TASK STATEMENT: Pictures in the records are to be excluded from an otherwise exact copy.
---------- DATA FOR PROCESSING
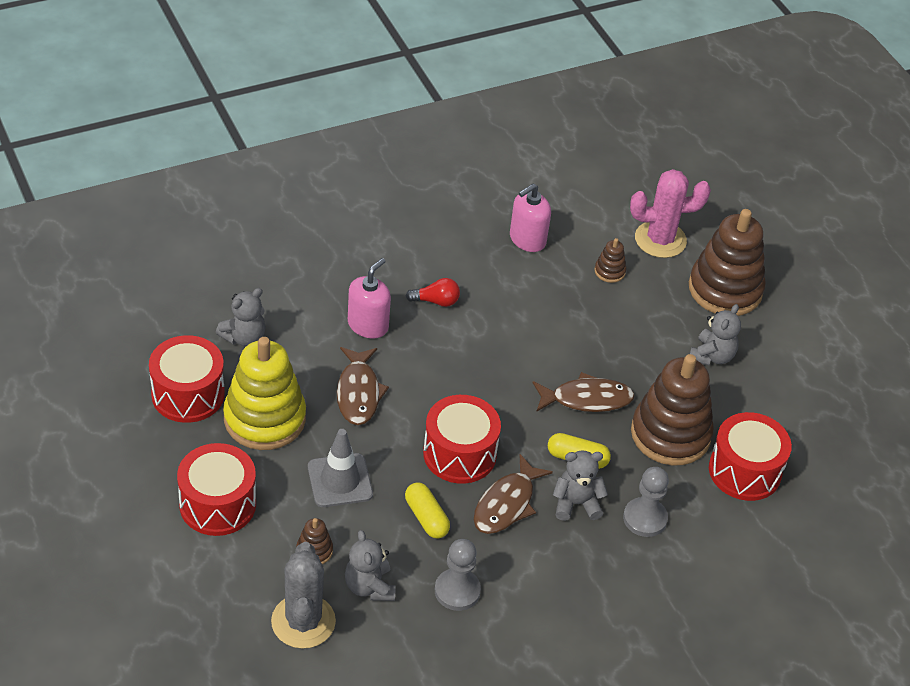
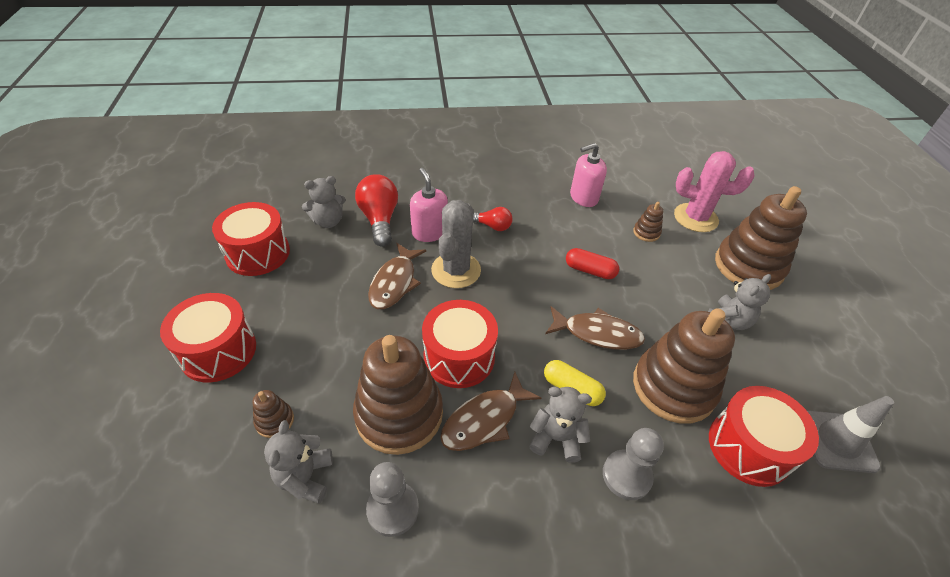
camera: 20 degrees right, 0 degrees up
(264, 418) = (305, 286): yellow stacking toy -> none
(302, 322) = (379, 219): none -> red light bulb
(303, 621) = (216, 500): grey cactus -> grey cactus (456, 270)
(340, 480) = (337, 356): grey traffic cone -> grey traffic cone (837, 441)
(368, 325) = (429, 232): pink soap dispenser -> pink soap dispenser turned 75 degrees counterclockwise
(426, 517) = (399, 414): yellow capsule -> brown stacking toy
(560, 332) = (590, 270): none -> red capsule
--------------------
TASK ANSWER:
camera: 20 degrees right, 0 degrees up
(264, 418) = (305, 286): yellow stacking toy -> none
(302, 322) = (379, 219): none -> red light bulb
(303, 621) = (216, 500): grey cactus -> grey cactus (456, 270)
(340, 480) = (337, 356): grey traffic cone -> grey traffic cone (837, 441)
(368, 325) = (429, 232): pink soap dispenser -> pink soap dispenser turned 75 degrees counterclockwise
(426, 517) = (399, 414): yellow capsule -> brown stacking toy
(560, 332) = (590, 270): none -> red capsule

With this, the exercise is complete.